Exercise material Block Start
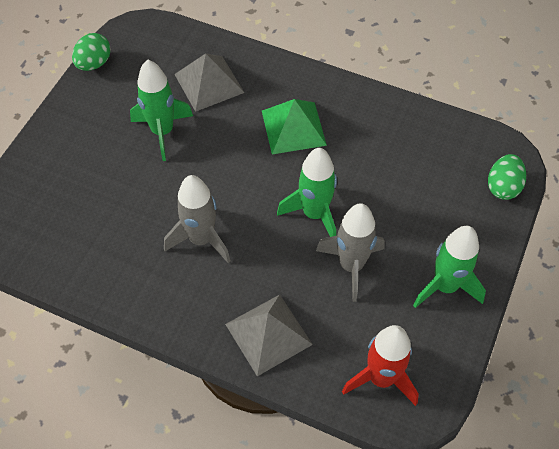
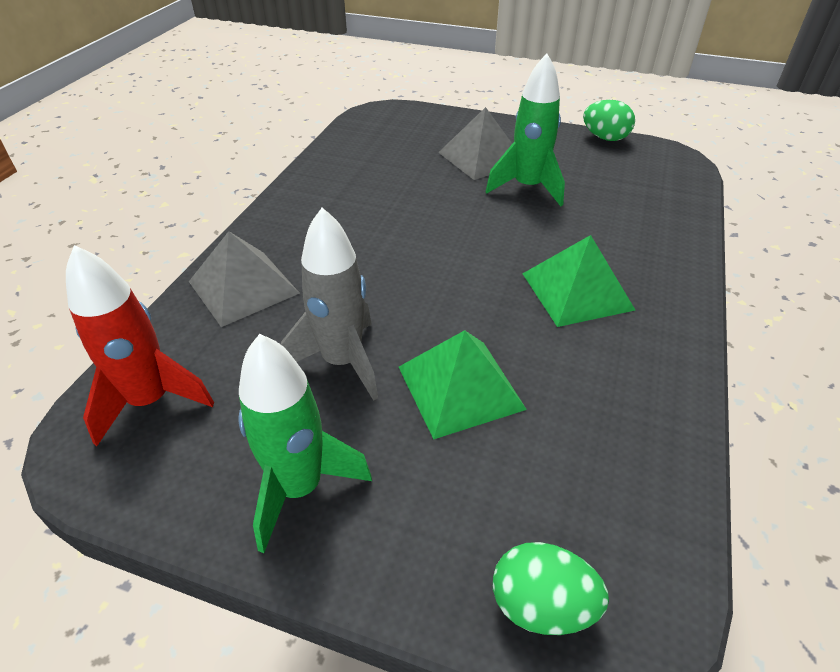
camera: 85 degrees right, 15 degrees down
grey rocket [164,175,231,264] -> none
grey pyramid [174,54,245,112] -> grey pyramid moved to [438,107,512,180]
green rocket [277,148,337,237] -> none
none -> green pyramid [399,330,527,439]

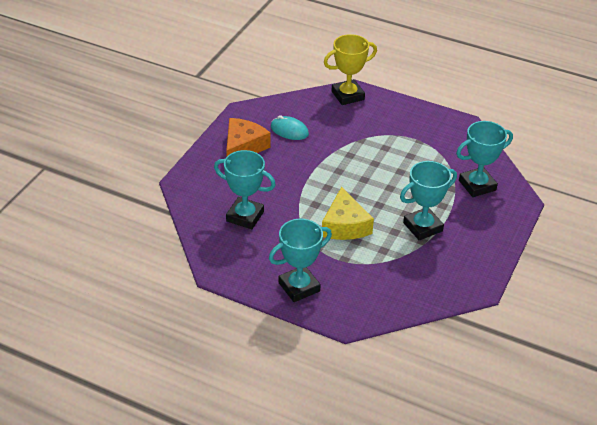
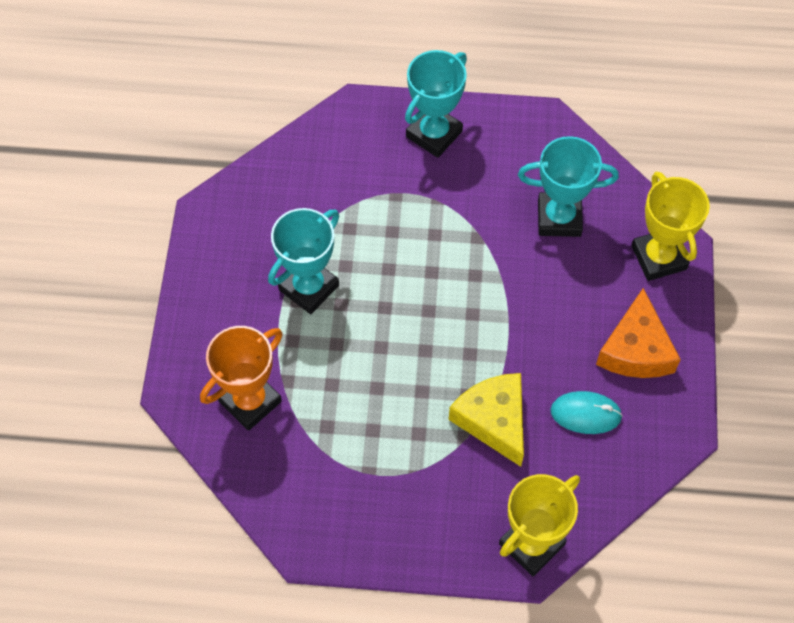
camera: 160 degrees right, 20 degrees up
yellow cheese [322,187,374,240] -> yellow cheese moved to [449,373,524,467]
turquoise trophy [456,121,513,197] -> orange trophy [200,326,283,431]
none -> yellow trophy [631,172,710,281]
Exercise material Block End
Required work:
Retype all entries exactly; omit pictures.

Solution:
camera: 85 degrees right, 15 degrees down
grey rocket [164,175,231,264] -> none
grey pyramid [174,54,245,112] -> grey pyramid moved to [438,107,512,180]
green rocket [277,148,337,237] -> none
none -> green pyramid [399,330,527,439]

camera: 160 degrees right, 20 degrees up
yellow cheese [322,187,374,240] -> yellow cheese moved to [449,373,524,467]
turquoise trophy [456,121,513,197] -> orange trophy [200,326,283,431]
none -> yellow trophy [631,172,710,281]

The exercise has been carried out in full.